● Task details
Leaving pictures out, repeat word for word the line that has "camera: 10 degrees left, 5 degrees up" and each line that follows it to the end of the listing.
-------
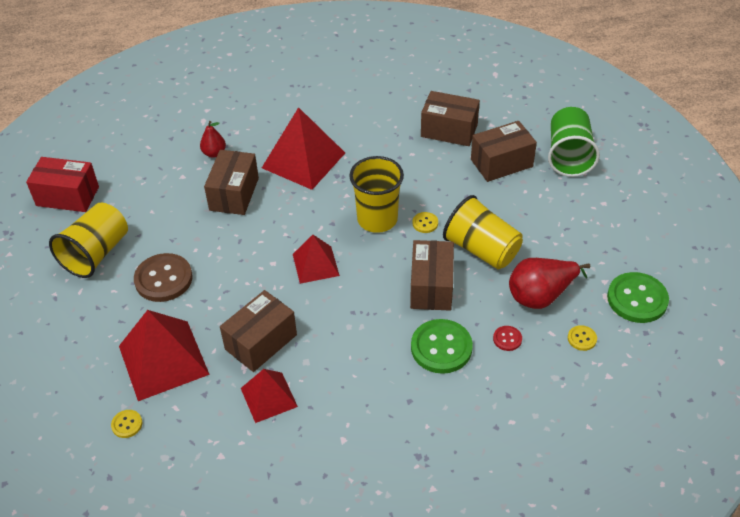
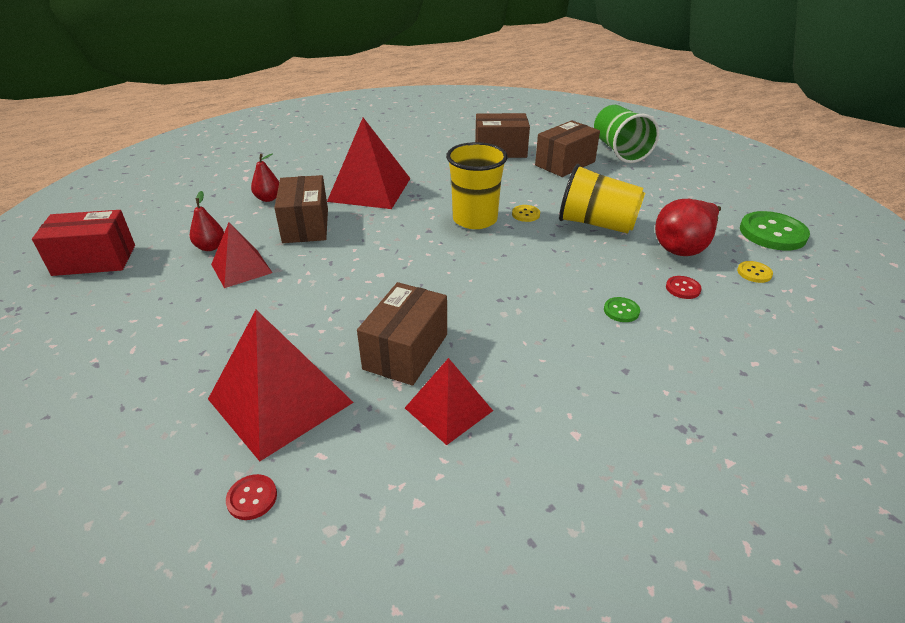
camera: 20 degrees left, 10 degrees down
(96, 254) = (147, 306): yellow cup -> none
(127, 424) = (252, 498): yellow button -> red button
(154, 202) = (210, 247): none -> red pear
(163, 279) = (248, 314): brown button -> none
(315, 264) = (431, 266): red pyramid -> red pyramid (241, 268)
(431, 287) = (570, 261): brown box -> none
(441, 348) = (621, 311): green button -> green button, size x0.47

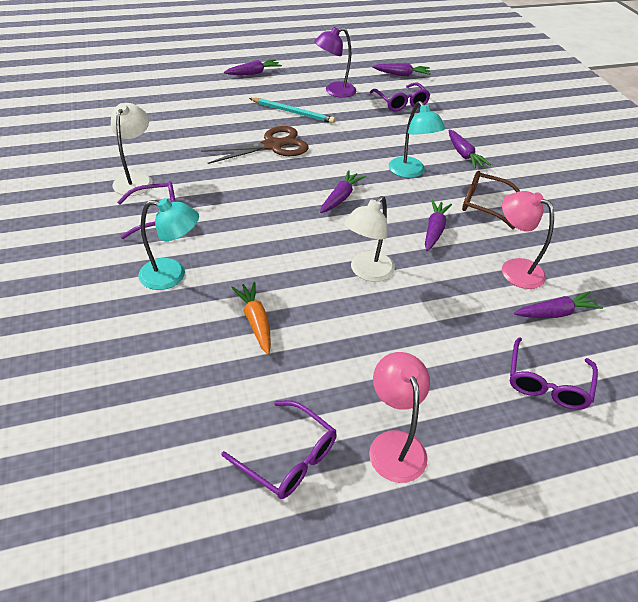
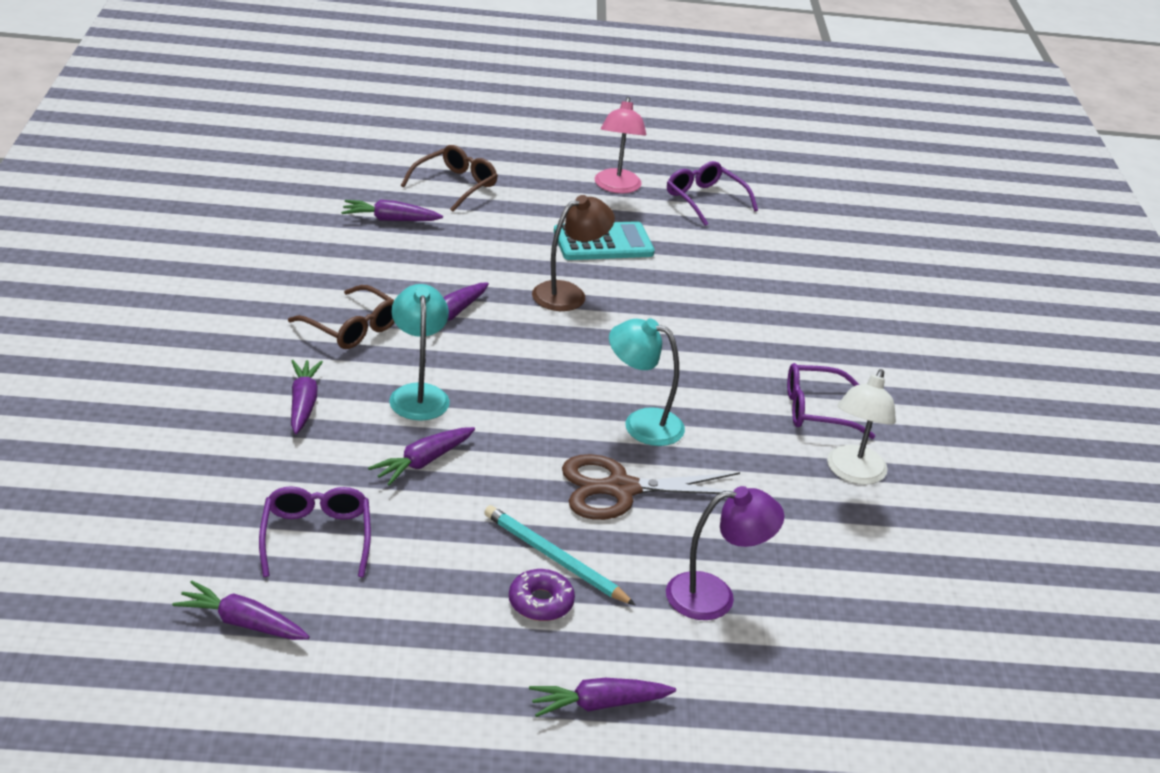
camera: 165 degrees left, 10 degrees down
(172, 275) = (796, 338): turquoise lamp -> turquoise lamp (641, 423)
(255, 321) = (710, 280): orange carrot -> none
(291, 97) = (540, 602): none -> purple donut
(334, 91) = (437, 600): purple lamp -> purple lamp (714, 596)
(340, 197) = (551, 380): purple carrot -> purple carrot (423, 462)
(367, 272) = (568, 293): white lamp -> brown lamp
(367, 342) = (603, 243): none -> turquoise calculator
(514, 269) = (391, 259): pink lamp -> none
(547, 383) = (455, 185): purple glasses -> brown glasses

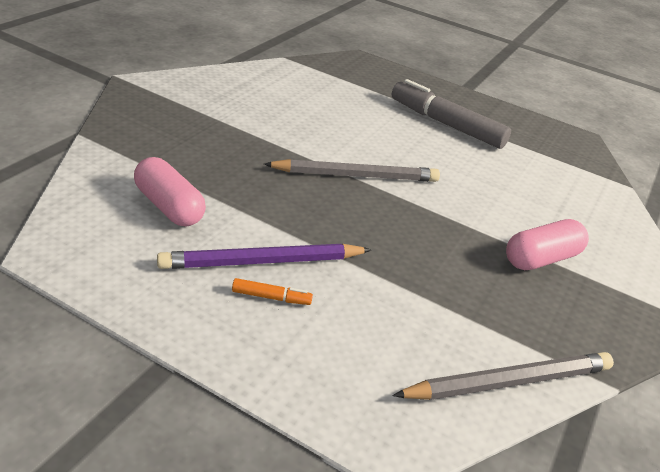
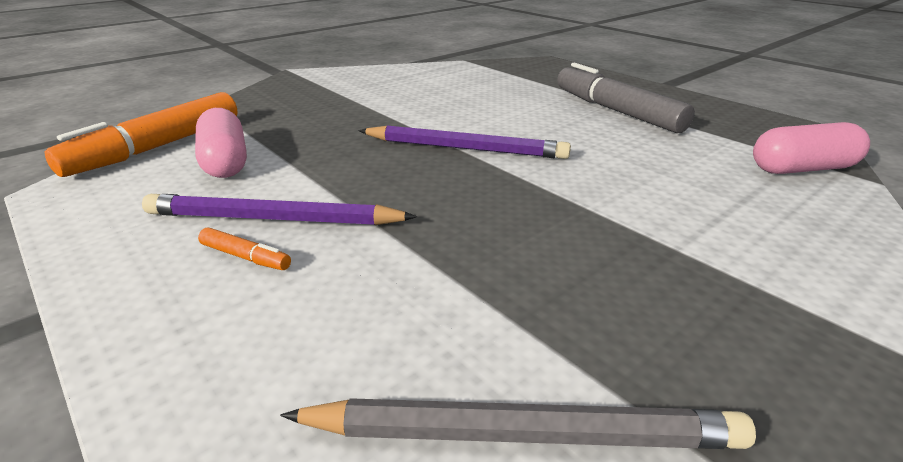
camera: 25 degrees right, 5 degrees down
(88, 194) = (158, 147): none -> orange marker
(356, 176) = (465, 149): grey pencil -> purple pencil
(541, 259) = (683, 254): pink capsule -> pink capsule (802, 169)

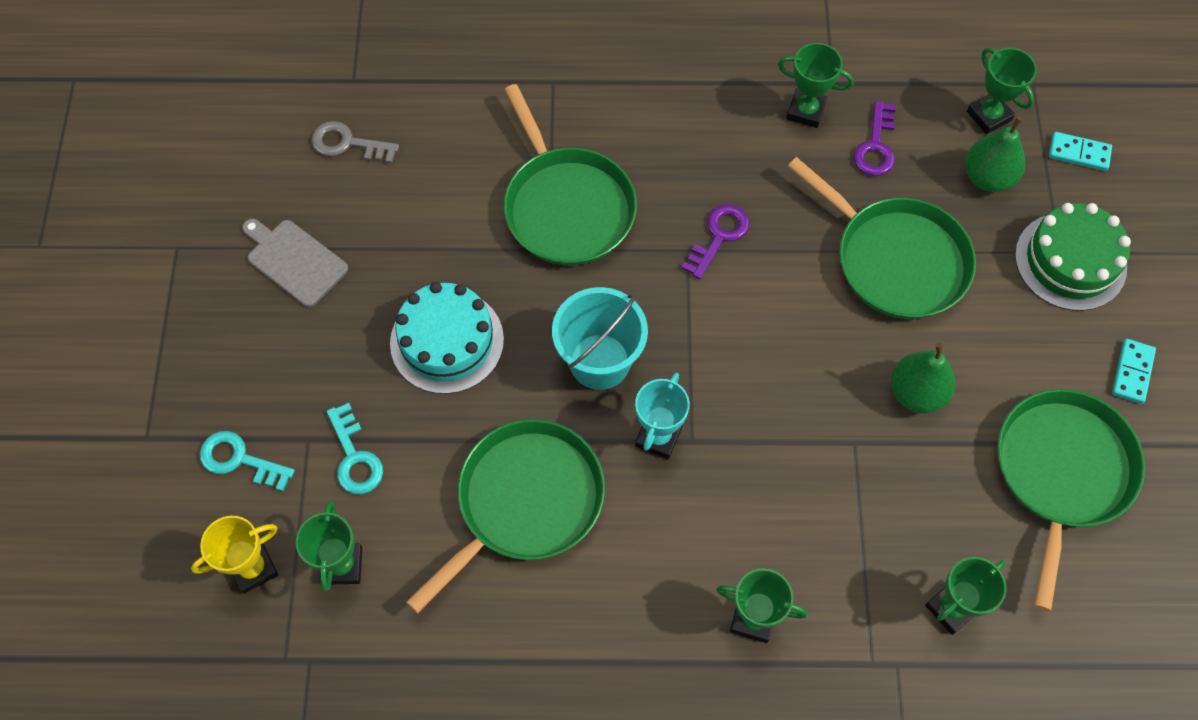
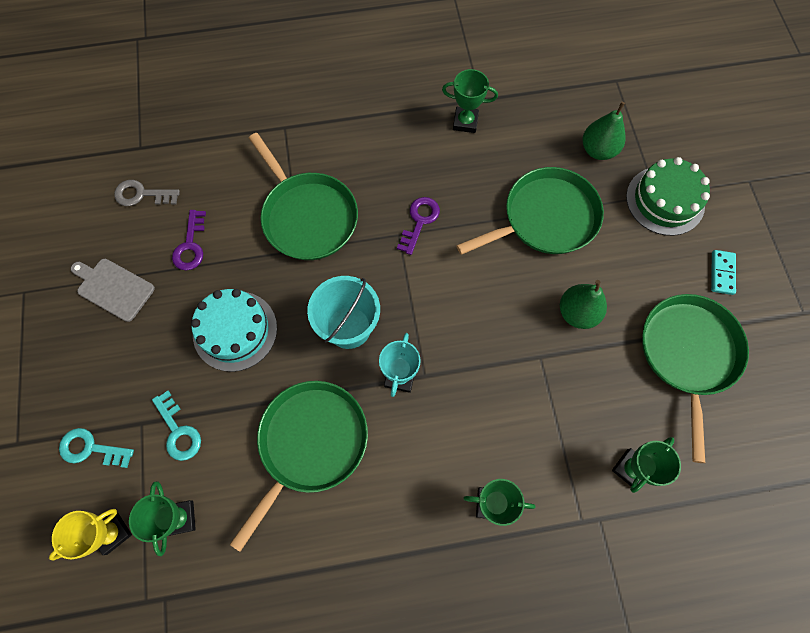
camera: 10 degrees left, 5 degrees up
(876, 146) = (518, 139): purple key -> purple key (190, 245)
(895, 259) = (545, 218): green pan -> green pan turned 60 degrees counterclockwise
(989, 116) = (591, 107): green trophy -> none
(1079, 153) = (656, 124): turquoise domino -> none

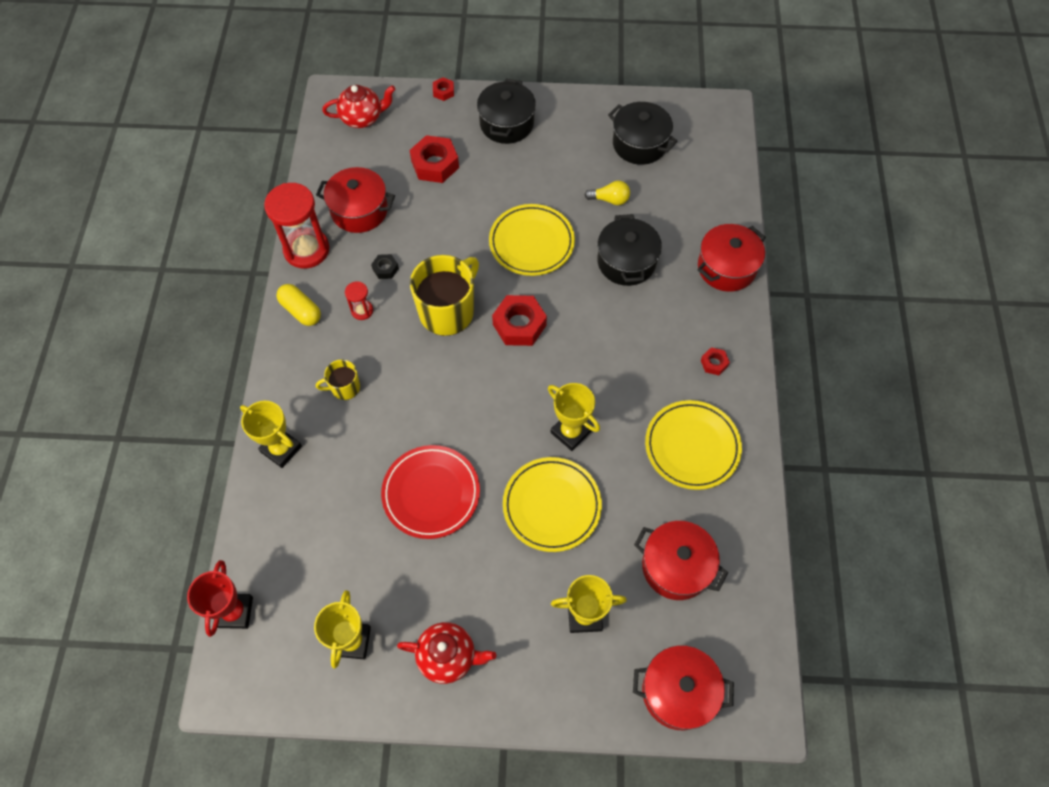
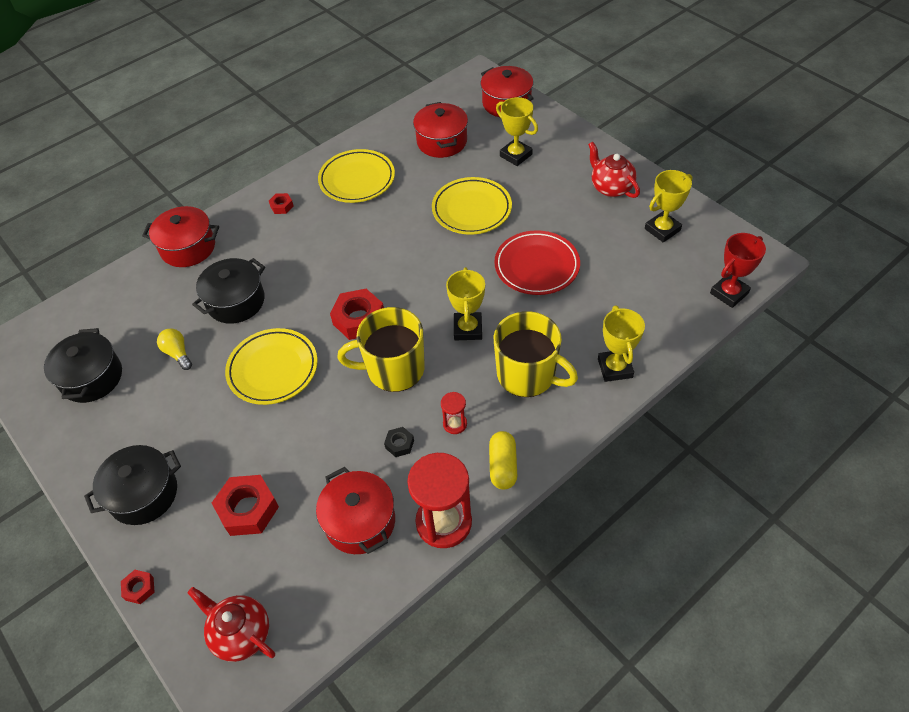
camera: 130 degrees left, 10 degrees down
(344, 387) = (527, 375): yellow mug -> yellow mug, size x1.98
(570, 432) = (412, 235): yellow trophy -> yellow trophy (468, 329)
-------
● Task response
camera: 10 degrees left, 5 degrees up
(876, 146) = (518, 139): purple key -> purple key (190, 245)
(895, 259) = (545, 218): green pan -> green pan turned 60 degrees counterclockwise
(989, 116) = (591, 107): green trophy -> none
(1079, 153) = (656, 124): turquoise domino -> none

camera: 130 degrees left, 10 degrees down
(344, 387) = (527, 375): yellow mug -> yellow mug, size x1.98
(570, 432) = (412, 235): yellow trophy -> yellow trophy (468, 329)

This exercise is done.